### Work instruction
Below are some records. Print exactly the lines between the one holding "black plane: [264,216,306,246]" and the one holding "purple fish: [446,375,497,396]", inclusive, and nothing else.
━━ Record set
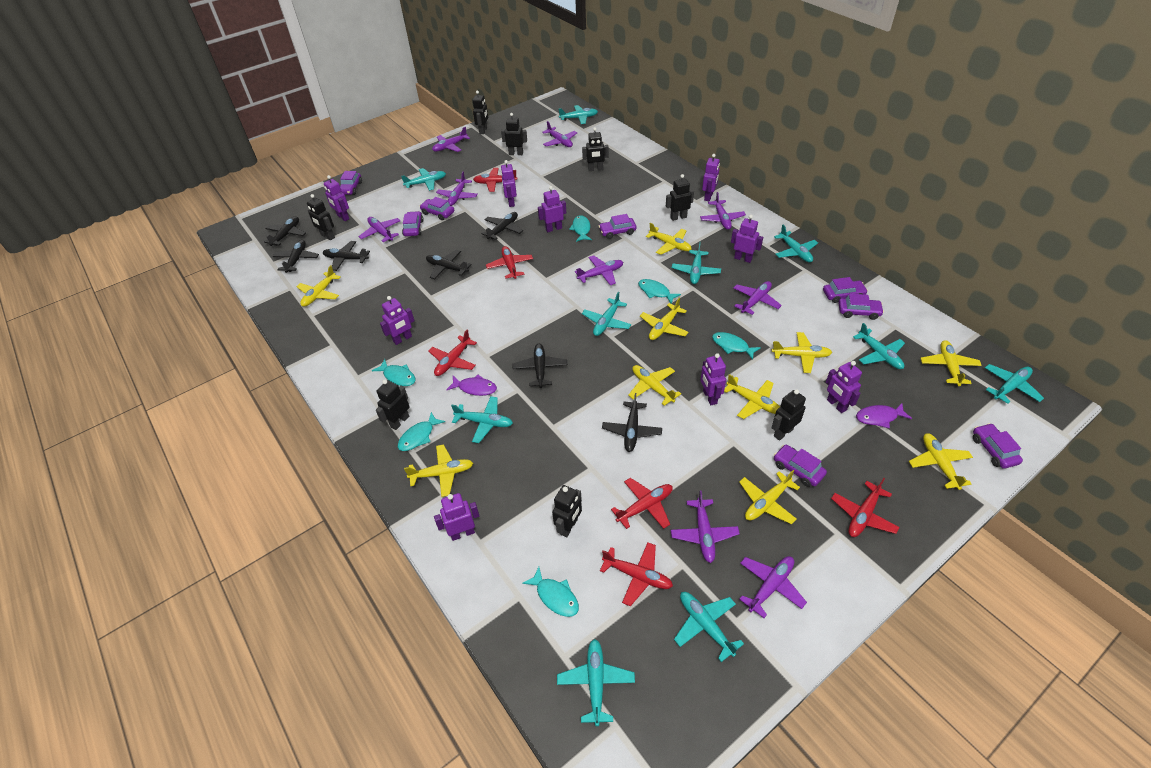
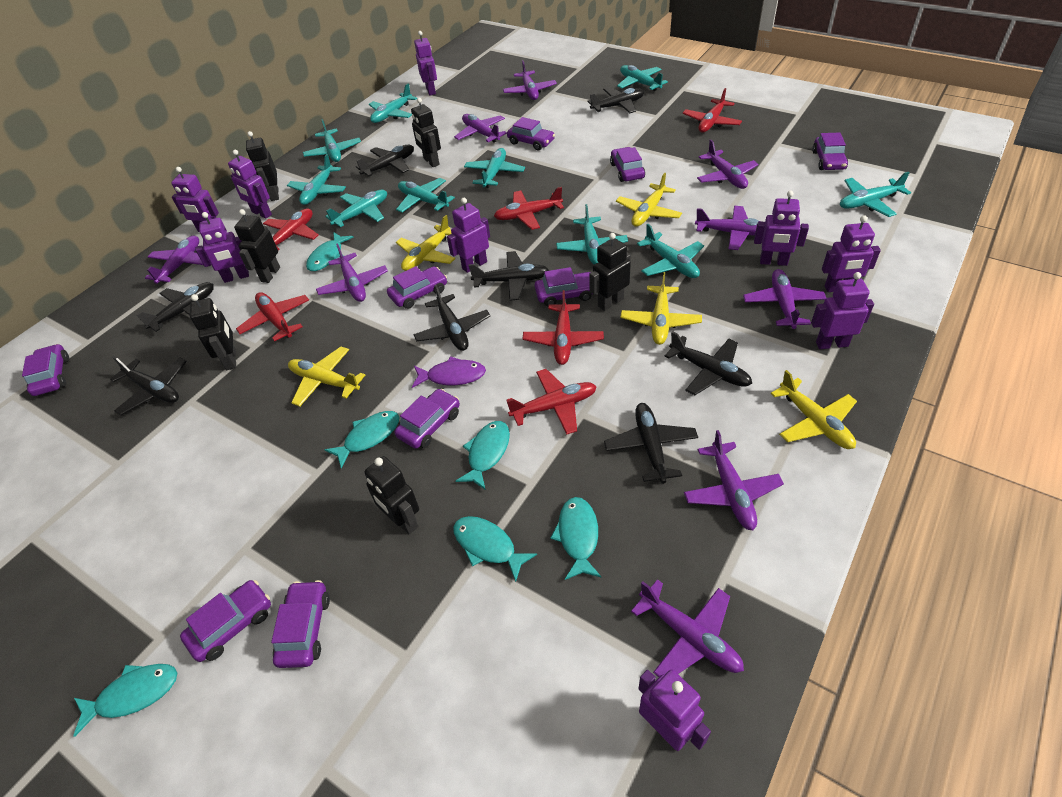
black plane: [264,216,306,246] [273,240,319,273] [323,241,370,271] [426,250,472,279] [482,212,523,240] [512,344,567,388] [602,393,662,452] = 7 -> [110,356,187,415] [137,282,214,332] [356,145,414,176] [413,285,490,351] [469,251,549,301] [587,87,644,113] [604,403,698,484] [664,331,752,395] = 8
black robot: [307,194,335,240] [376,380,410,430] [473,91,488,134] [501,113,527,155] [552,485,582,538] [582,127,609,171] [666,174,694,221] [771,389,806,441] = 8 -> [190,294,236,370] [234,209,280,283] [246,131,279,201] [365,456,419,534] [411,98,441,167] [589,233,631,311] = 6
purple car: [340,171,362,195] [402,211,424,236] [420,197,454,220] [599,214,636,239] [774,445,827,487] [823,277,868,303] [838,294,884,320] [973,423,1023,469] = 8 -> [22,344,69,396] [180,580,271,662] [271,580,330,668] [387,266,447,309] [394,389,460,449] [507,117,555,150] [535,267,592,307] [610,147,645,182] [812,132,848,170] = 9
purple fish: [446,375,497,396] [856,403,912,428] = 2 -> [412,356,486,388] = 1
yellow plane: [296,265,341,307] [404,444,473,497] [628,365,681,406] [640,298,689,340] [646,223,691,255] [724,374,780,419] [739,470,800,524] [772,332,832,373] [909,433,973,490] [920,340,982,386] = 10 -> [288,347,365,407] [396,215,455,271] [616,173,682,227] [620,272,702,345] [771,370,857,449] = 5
━━━━
━━ Record set
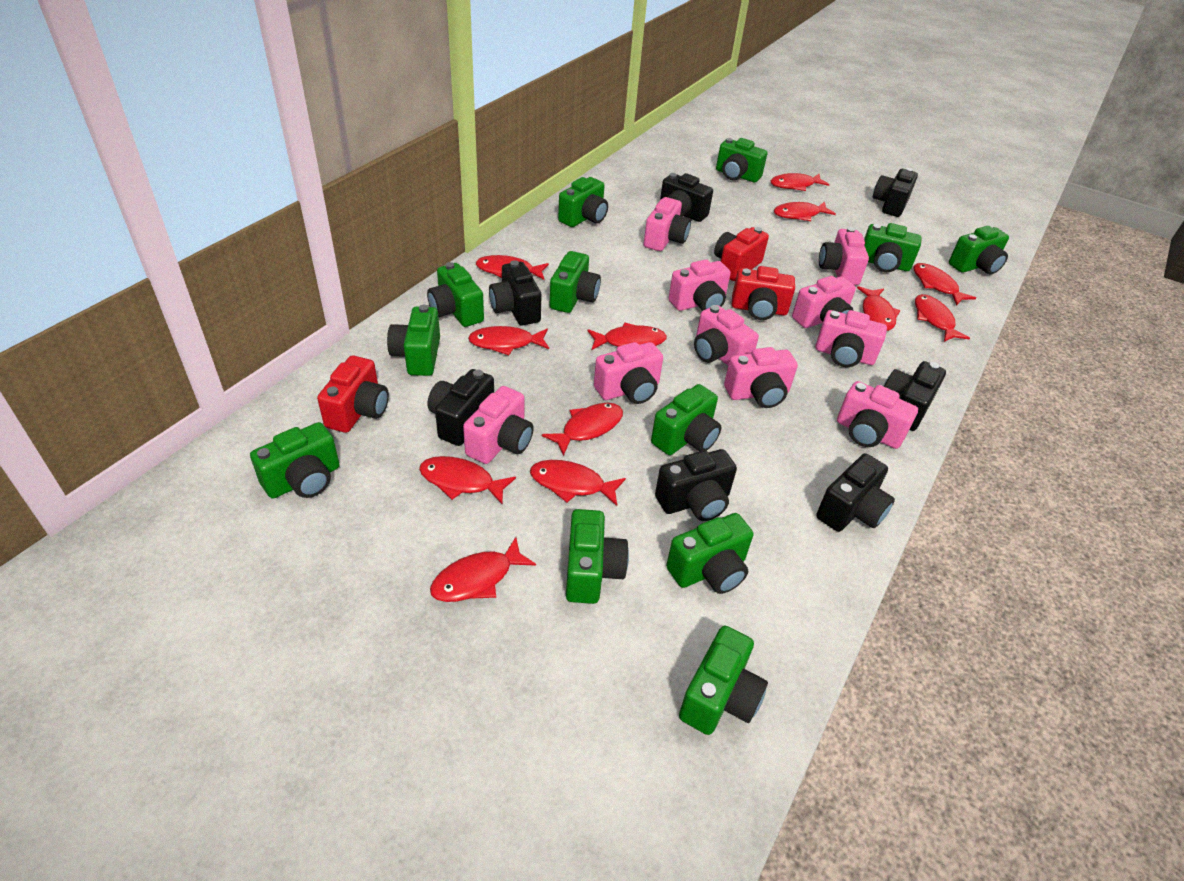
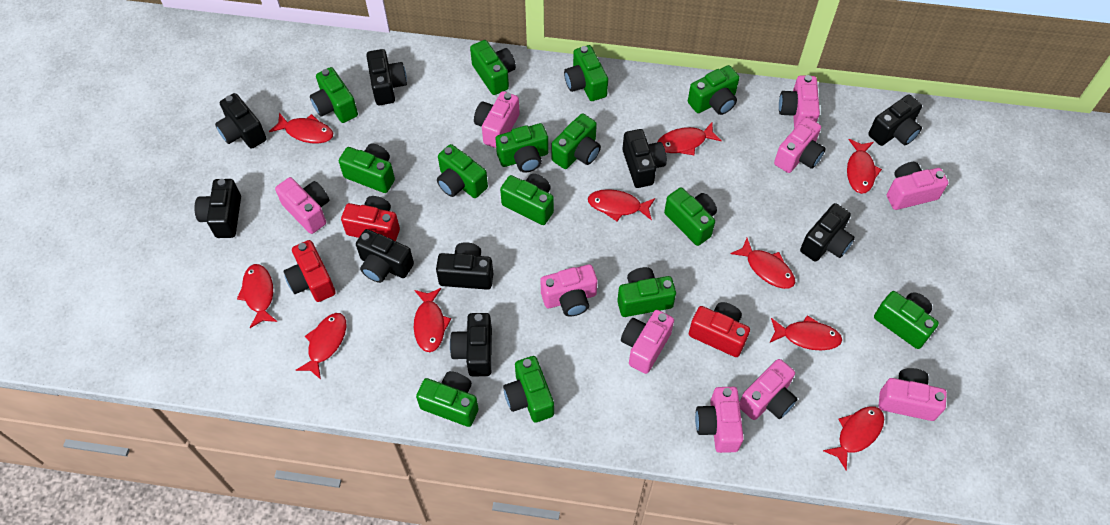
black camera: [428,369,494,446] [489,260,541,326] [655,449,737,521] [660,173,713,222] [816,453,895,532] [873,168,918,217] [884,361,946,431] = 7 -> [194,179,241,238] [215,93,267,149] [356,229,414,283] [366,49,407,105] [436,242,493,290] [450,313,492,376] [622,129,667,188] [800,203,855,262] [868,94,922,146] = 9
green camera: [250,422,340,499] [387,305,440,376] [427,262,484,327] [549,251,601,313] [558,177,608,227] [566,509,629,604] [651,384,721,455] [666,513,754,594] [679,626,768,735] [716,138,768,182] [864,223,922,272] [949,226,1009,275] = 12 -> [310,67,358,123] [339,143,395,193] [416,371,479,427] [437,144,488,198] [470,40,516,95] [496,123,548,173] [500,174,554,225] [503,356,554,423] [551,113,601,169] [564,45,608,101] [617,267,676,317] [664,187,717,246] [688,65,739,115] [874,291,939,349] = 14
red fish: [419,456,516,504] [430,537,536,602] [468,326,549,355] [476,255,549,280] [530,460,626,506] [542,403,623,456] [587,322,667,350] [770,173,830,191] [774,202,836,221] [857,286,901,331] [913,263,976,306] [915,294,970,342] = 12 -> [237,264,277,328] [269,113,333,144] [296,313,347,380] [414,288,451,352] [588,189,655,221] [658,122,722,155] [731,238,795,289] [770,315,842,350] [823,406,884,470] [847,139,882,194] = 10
━━━━
### Expected answer
black plane: [264,216,306,246] [273,240,319,273] [323,241,370,271] [426,250,472,279] [482,212,523,240] [512,344,567,388] [602,393,662,452] = 7 -> [110,356,187,415] [137,282,214,332] [356,145,414,176] [413,285,490,351] [469,251,549,301] [587,87,644,113] [604,403,698,484] [664,331,752,395] = 8
black robot: [307,194,335,240] [376,380,410,430] [473,91,488,134] [501,113,527,155] [552,485,582,538] [582,127,609,171] [666,174,694,221] [771,389,806,441] = 8 -> [190,294,236,370] [234,209,280,283] [246,131,279,201] [365,456,419,534] [411,98,441,167] [589,233,631,311] = 6
purple car: [340,171,362,195] [402,211,424,236] [420,197,454,220] [599,214,636,239] [774,445,827,487] [823,277,868,303] [838,294,884,320] [973,423,1023,469] = 8 -> [22,344,69,396] [180,580,271,662] [271,580,330,668] [387,266,447,309] [394,389,460,449] [507,117,555,150] [535,267,592,307] [610,147,645,182] [812,132,848,170] = 9
purple fish: [446,375,497,396] [856,403,912,428] = 2 -> [412,356,486,388] = 1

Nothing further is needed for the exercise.